EXERCISE DIRECTIONS:
Every line of the records that holds the word "OLED" should be copied.

Items from a data source:
* * *
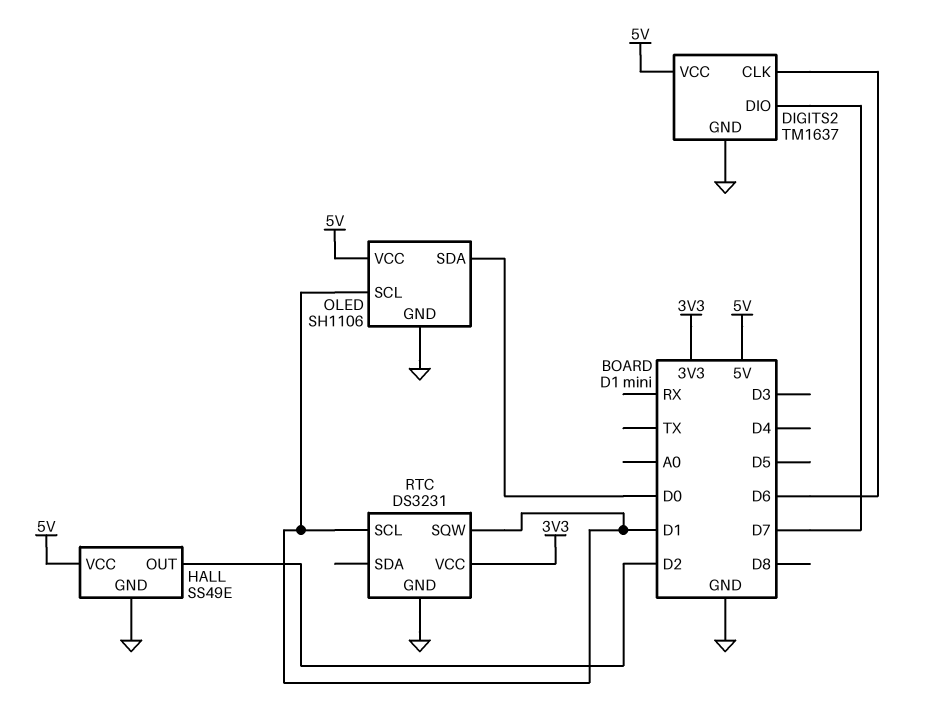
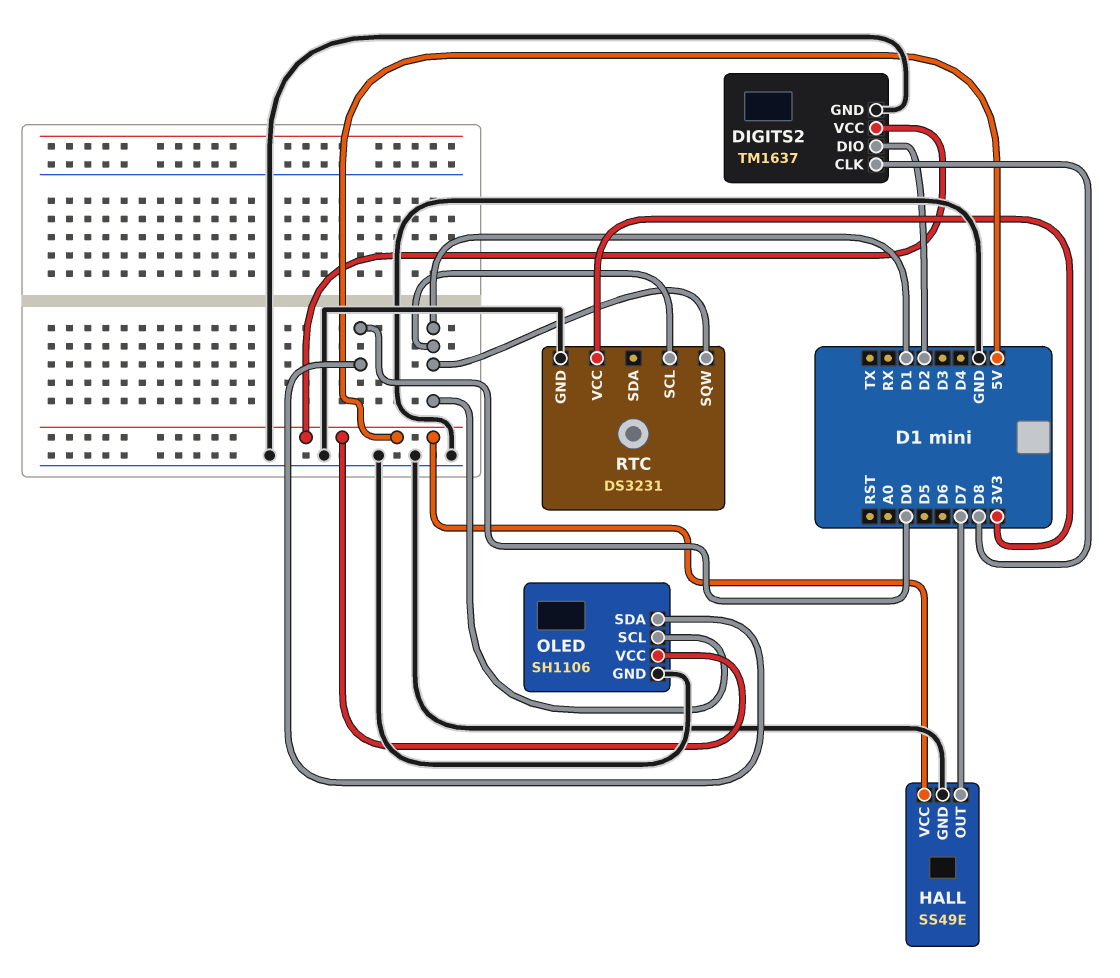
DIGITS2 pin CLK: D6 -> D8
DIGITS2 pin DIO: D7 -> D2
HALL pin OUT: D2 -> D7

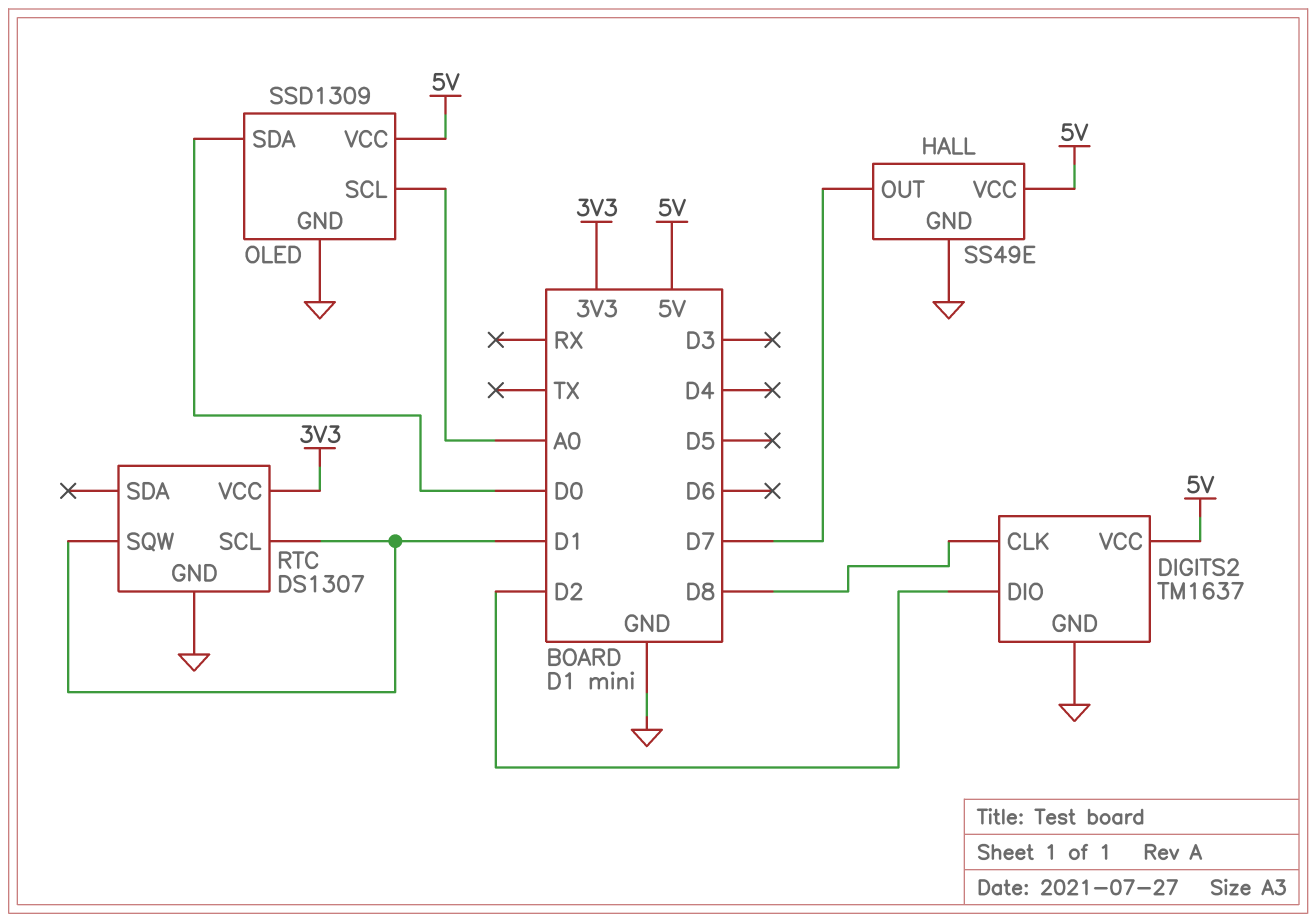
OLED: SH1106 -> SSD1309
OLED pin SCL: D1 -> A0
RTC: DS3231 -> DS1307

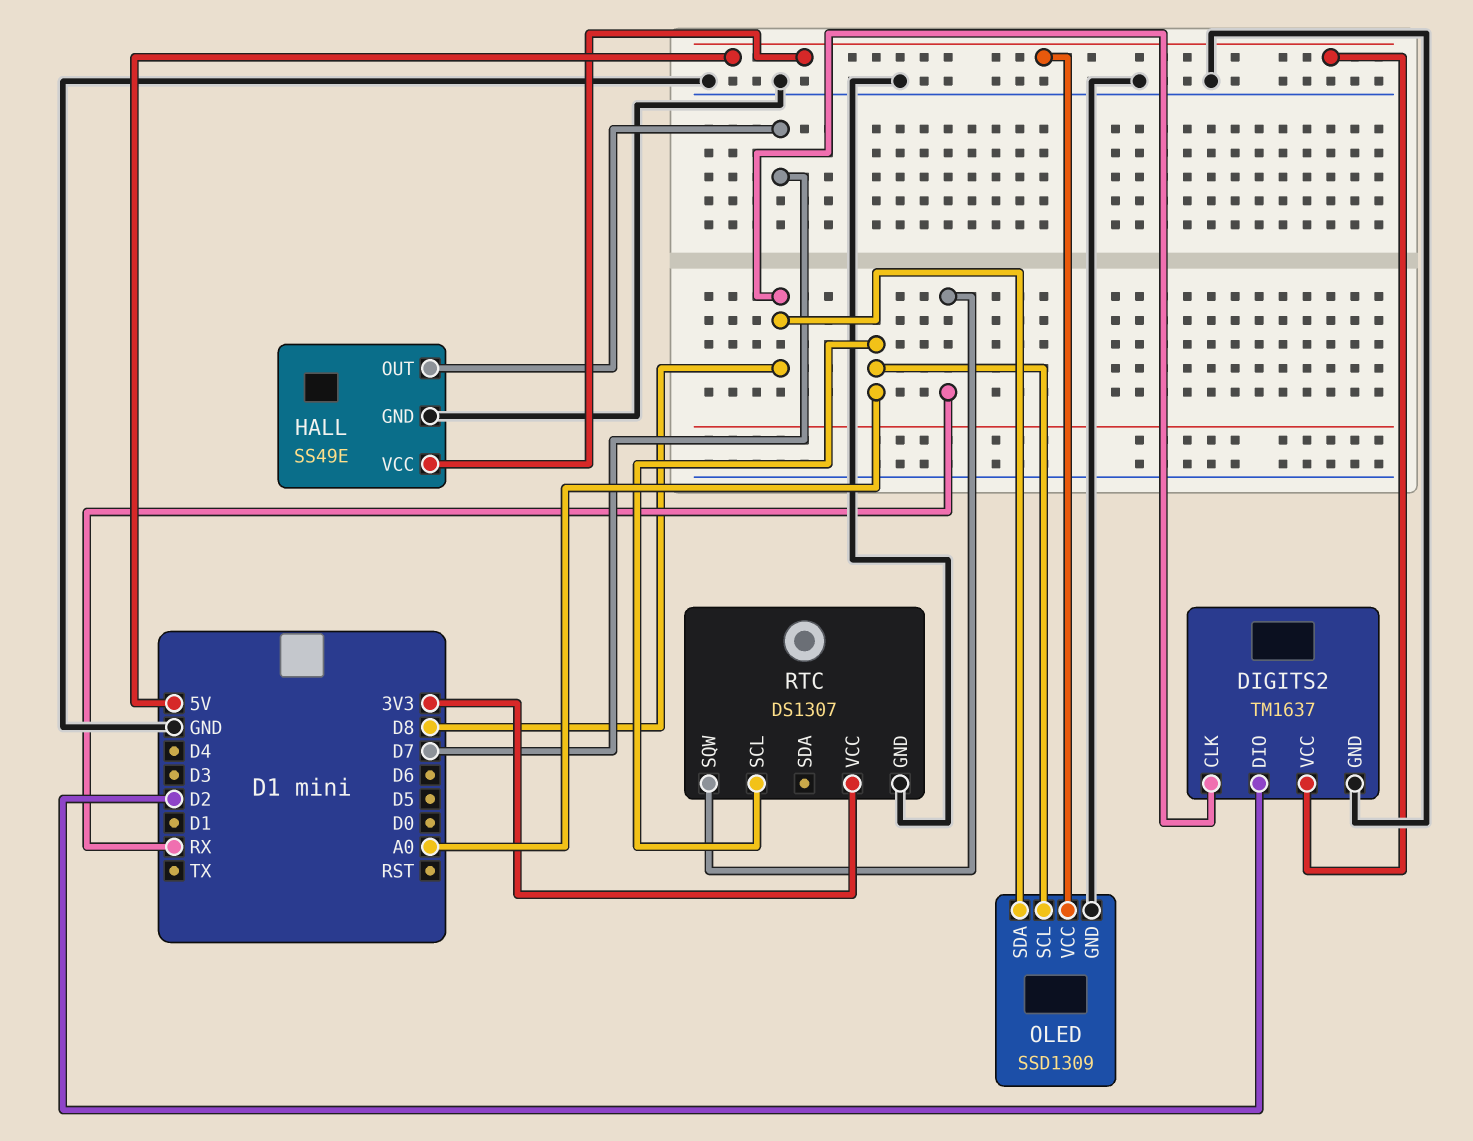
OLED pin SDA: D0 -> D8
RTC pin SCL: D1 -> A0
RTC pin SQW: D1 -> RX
* * *
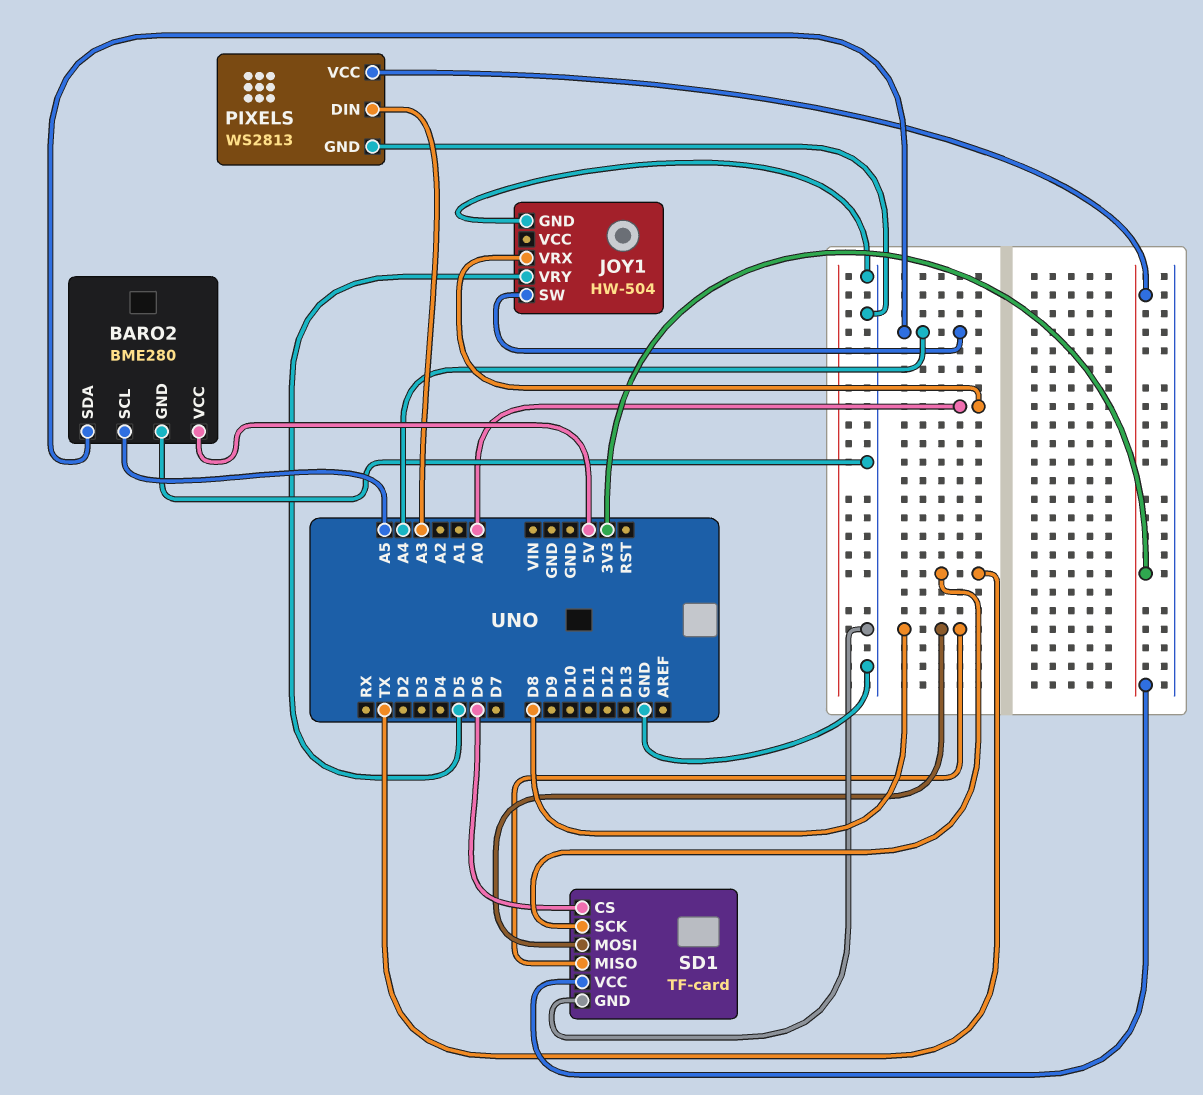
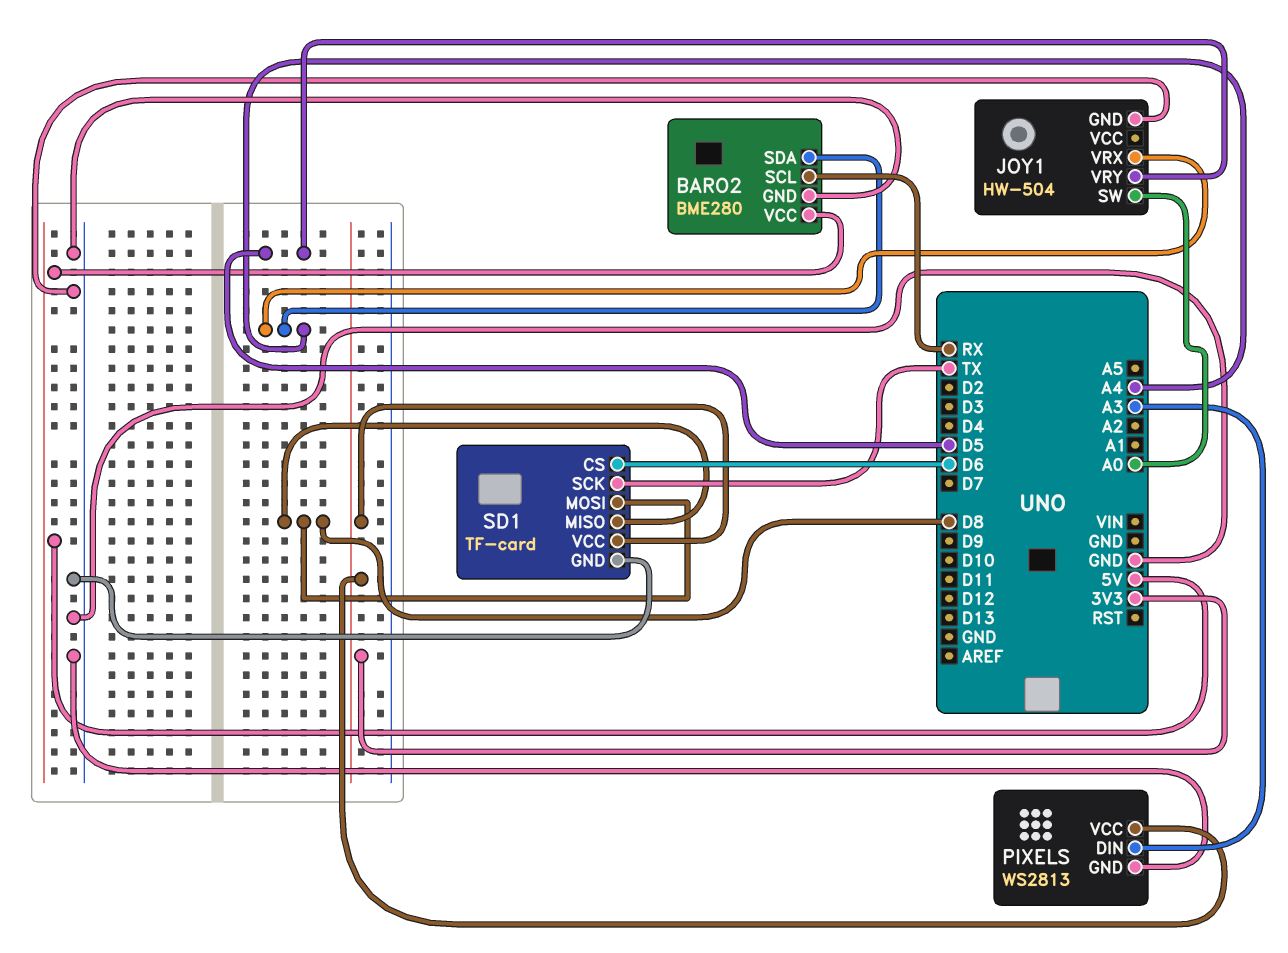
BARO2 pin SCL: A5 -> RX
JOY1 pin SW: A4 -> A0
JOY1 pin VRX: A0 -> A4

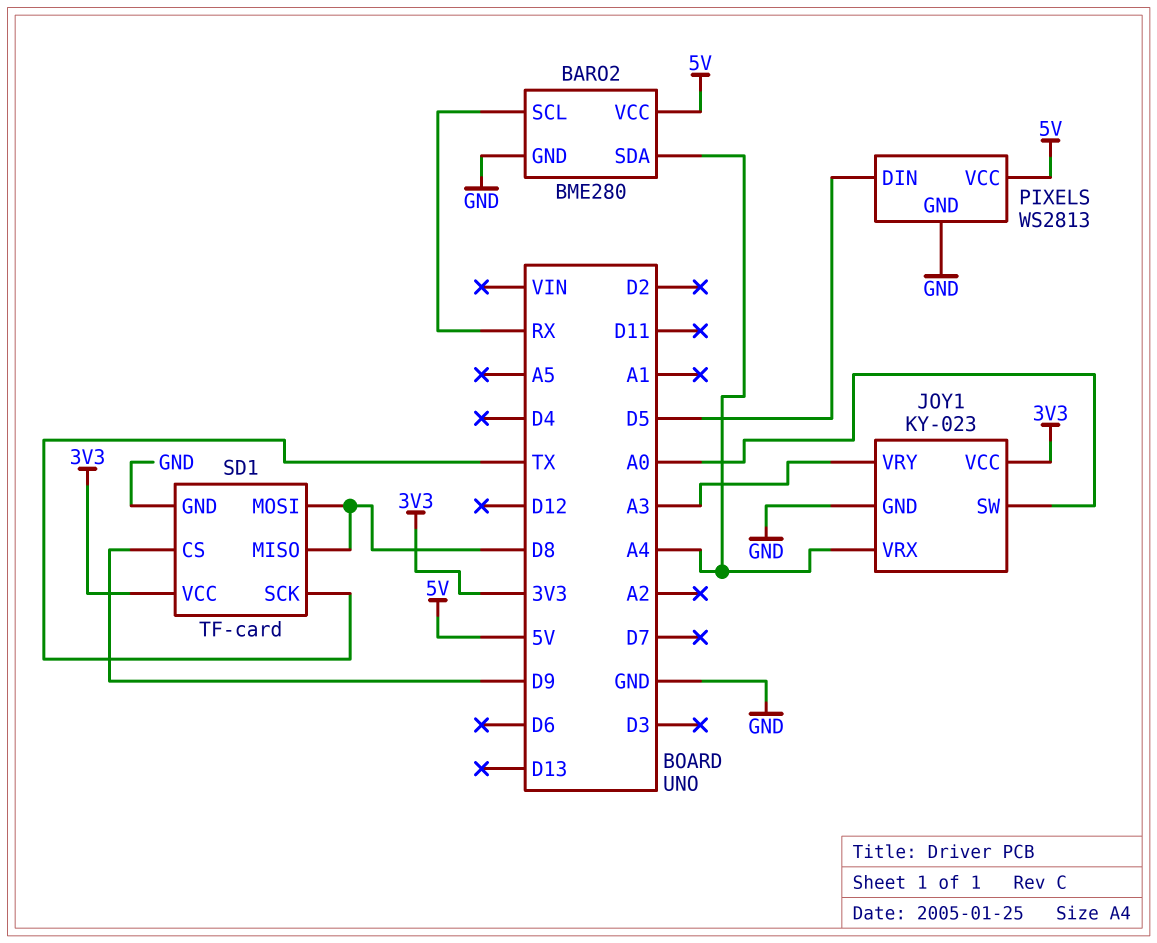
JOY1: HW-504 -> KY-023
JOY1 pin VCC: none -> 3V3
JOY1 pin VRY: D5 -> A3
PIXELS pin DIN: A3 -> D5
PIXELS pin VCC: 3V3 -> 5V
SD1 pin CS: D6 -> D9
* * *
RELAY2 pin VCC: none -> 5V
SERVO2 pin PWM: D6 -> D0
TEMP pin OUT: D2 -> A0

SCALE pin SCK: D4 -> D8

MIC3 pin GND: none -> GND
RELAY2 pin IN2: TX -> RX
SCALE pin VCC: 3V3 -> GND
* * *
OUTPUT BELOW:
OLED: SH1106 -> SSD1309
OLED pin SCL: D1 -> A0
OLED pin SDA: D0 -> D8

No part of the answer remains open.